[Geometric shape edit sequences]
========
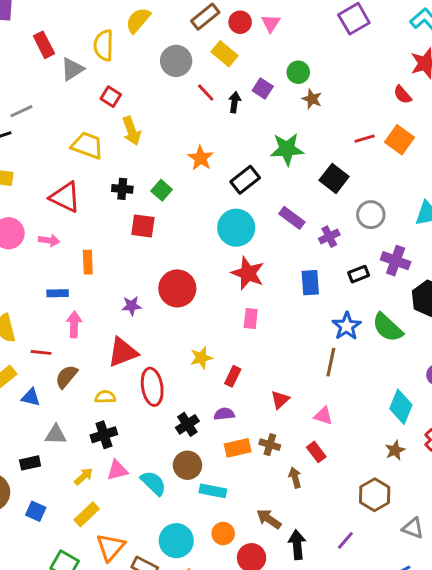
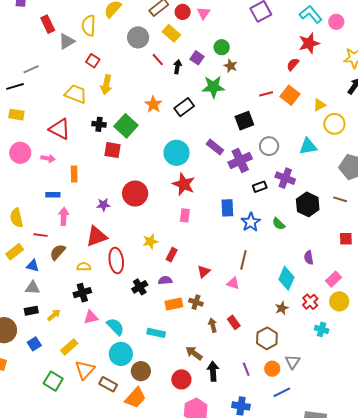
red semicircle: (402, 95) -> (293, 64), turned 80
yellow arrow: (132, 131) -> (106, 85), turned 30
green star: (287, 149) -> (213, 87), moved
black square: (334, 178) -> (244, 121), turned 30
black rectangle: (245, 180) -> (184, 107), moved
green square: (162, 190) -> (126, 126), size x1.6
purple cross: (329, 237) -> (240, 160), size x1.6
blue rectangle: (310, 283) -> (227, 208), moved
green semicircle: (387, 327) -> (279, 224), size x0.6
brown line: (331, 362) -> (243, 260), moved
gray triangle: (56, 435) -> (32, 288), moved
red rectangle: (316, 452) -> (234, 322), moved
brown circle: (187, 465) -> (141, 371), moved
yellow arrow: (84, 476) -> (54, 315), moved
blue square: (36, 511) -> (34, 344), turned 32
gray triangle: (413, 528) -> (293, 362), turned 42
orange circle: (223, 533) -> (272, 369), moved
purple line: (345, 540) -> (246, 369), turned -64
cyan circle: (176, 541) -> (121, 354), moved

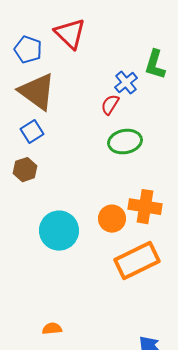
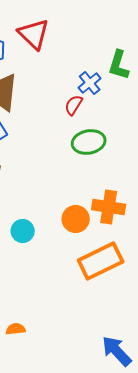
cyan circle: (59, 231) -> (23, 231), size x0.6

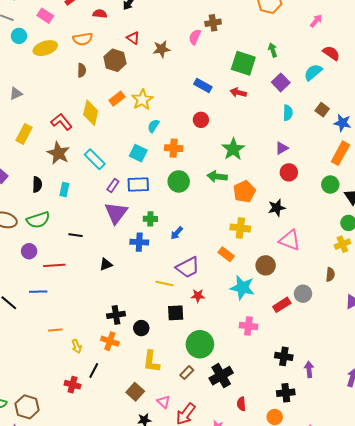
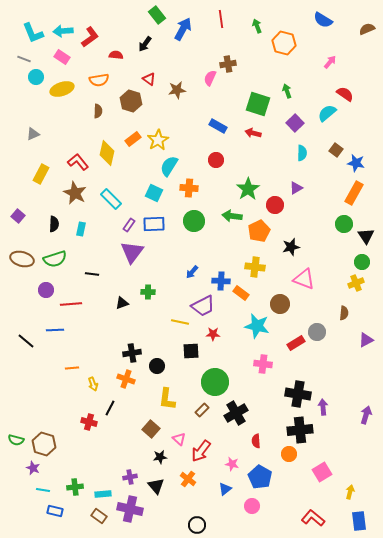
cyan semicircle: (153, 126) -> (169, 166), size x1.5
red circle: (289, 172) -> (275, 205), moved
green cross: (150, 219) -> (148, 292), moved
blue cross: (139, 242) -> (221, 281), moved
black cross: (284, 356) -> (298, 394), size x1.4
black cross: (286, 393) -> (300, 430), size x1.4

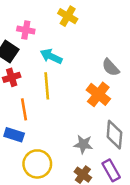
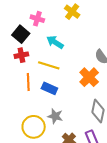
yellow line: (47, 86) -> (49, 65), turned -75
blue rectangle: (14, 135) -> (49, 88), moved
gray star: (83, 144) -> (55, 116), moved

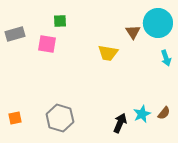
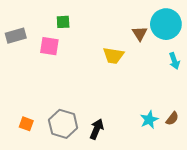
orange square: (15, 118) -> (26, 124), moved, turned 32
black arrow: (120, 123) -> (97, 129), moved

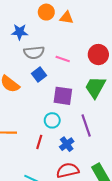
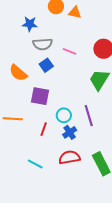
purple square: (63, 96) -> (40, 96), moved
cyan circle: (52, 120) -> (64, 115), moved

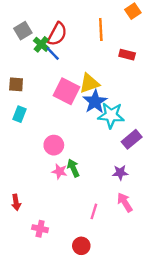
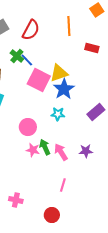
green cross: (41, 44) -> (17, 56), moved
blue line: (53, 53) -> (27, 60), moved
cyan star: (111, 115) -> (58, 114), moved, size x0.6
purple rectangle: (132, 139) -> (96, 112), moved
pink arrow: (125, 202) -> (61, 152), moved

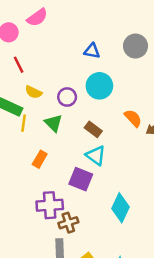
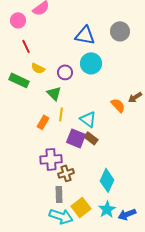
blue triangle: (92, 51) -> (85, 35), size x1.5
orange semicircle: (133, 118) -> (118, 105), moved
yellow line: (24, 123) -> (61, 114), moved
brown rectangle: (93, 129) -> (91, 138), moved
cyan diamond: (121, 208) -> (107, 180), moved

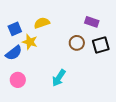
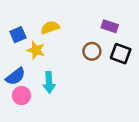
black square: (101, 45) -> (121, 54), turned 36
blue semicircle: (14, 53) -> (16, 76), moved
cyan arrow: (59, 78) -> (49, 82), moved, turned -36

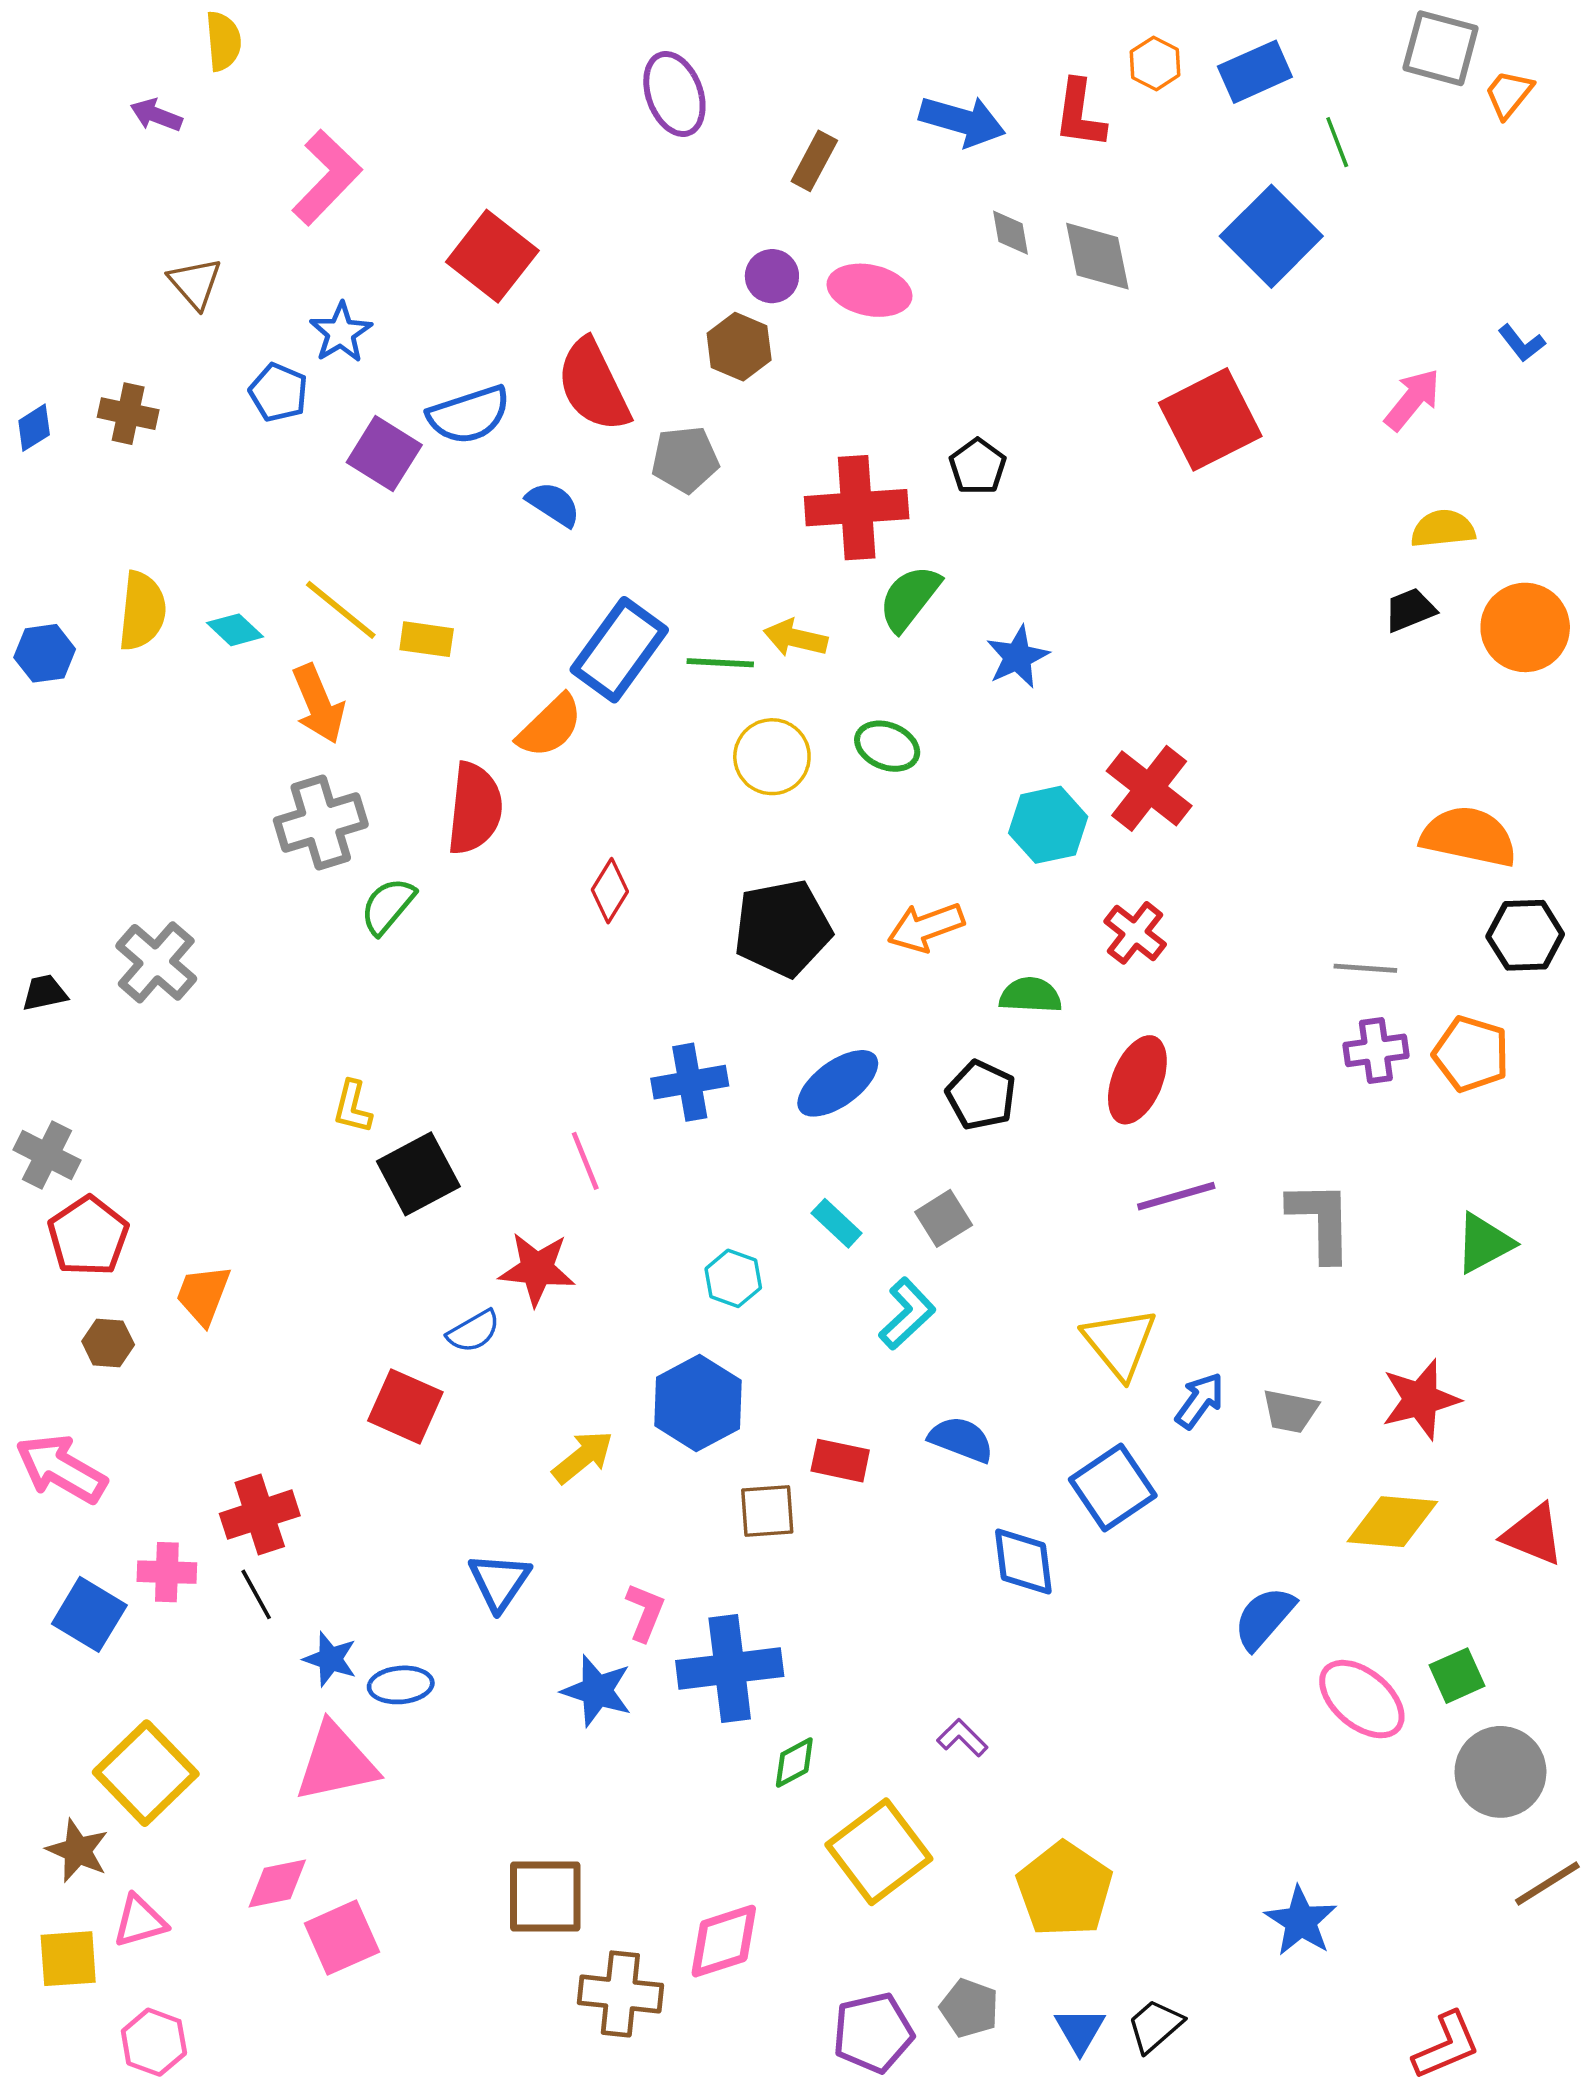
========
### Required work
Copy the lines above exactly, starting with the line that contains "gray star: (83, 144) -> (55, 116), moved" and ending with the line that contains "blue line: (53, 53) -> (27, 60), moved", and leave out any pictures.

### Exercise solution
gray star: (83, 144) -> (55, 116), moved

orange square: (15, 118) -> (26, 124), moved, turned 32
black arrow: (120, 123) -> (97, 129), moved

purple square: (63, 96) -> (40, 96), moved
cyan circle: (52, 120) -> (64, 115), moved

green cross: (41, 44) -> (17, 56), moved
blue line: (53, 53) -> (27, 60), moved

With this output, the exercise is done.